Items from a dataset
--- START ---
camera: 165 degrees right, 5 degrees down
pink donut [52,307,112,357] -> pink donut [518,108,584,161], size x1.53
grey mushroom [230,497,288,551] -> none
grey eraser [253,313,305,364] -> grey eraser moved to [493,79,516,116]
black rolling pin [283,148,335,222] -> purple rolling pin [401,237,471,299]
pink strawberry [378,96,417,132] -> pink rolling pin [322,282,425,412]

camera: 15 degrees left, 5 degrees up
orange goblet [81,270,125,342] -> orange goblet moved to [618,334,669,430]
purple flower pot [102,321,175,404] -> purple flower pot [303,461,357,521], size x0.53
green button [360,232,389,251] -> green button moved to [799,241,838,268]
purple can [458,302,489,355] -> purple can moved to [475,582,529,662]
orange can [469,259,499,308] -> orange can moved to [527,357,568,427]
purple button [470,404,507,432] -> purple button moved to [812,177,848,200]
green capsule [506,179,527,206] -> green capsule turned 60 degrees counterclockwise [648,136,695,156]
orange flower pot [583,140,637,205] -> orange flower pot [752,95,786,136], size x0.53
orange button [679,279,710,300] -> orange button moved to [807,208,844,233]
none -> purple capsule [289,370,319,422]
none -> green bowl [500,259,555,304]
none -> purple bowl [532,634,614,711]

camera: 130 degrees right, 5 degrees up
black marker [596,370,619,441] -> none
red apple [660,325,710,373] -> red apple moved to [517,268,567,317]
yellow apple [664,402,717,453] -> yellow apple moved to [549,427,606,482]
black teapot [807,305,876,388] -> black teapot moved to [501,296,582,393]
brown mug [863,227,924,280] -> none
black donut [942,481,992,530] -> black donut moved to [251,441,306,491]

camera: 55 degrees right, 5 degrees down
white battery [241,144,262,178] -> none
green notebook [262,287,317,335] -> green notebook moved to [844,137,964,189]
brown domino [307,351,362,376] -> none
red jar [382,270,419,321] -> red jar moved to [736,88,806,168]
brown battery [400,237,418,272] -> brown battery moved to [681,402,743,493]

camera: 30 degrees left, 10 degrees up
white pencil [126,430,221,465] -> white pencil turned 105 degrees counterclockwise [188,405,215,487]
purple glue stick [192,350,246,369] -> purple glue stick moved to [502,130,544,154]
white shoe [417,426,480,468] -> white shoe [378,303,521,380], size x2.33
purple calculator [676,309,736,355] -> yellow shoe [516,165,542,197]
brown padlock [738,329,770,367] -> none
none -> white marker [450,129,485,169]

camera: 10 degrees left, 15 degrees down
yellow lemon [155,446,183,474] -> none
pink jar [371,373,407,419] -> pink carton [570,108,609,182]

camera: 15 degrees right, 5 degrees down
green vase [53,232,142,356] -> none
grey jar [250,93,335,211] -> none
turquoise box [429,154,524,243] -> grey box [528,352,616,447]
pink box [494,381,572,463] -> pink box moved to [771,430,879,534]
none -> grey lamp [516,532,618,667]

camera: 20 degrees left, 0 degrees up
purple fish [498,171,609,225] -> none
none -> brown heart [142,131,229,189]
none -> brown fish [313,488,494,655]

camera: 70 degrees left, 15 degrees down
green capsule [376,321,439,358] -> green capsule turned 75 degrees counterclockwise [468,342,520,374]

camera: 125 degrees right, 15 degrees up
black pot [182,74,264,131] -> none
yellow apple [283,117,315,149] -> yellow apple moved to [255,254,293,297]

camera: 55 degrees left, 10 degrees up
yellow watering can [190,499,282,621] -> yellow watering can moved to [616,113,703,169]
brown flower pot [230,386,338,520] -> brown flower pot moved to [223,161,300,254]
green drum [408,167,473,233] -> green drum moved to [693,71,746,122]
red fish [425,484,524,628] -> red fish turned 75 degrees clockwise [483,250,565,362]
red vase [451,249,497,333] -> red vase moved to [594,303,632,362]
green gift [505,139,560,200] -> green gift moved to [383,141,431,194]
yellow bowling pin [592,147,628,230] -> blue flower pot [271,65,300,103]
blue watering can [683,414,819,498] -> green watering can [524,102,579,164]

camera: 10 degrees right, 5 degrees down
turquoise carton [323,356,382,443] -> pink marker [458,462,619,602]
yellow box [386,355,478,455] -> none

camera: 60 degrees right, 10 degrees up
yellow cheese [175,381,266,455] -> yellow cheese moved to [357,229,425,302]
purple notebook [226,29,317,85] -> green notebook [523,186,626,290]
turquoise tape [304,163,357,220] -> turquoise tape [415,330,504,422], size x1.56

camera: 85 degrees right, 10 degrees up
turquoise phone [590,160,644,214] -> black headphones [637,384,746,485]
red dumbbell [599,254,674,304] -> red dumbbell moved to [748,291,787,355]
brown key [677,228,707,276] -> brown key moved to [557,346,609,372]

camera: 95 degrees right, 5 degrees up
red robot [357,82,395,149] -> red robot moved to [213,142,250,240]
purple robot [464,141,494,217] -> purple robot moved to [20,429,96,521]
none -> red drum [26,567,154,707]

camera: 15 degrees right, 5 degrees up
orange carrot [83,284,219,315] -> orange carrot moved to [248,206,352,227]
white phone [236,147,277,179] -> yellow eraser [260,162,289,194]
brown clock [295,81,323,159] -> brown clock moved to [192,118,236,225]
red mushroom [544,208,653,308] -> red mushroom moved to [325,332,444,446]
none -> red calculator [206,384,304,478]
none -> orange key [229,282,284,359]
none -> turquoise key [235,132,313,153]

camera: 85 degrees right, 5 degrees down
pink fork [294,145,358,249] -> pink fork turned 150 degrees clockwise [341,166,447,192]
--- END ---
Aim of the task: Say only the number of lines above holding "grey".

Answer to the problem: 5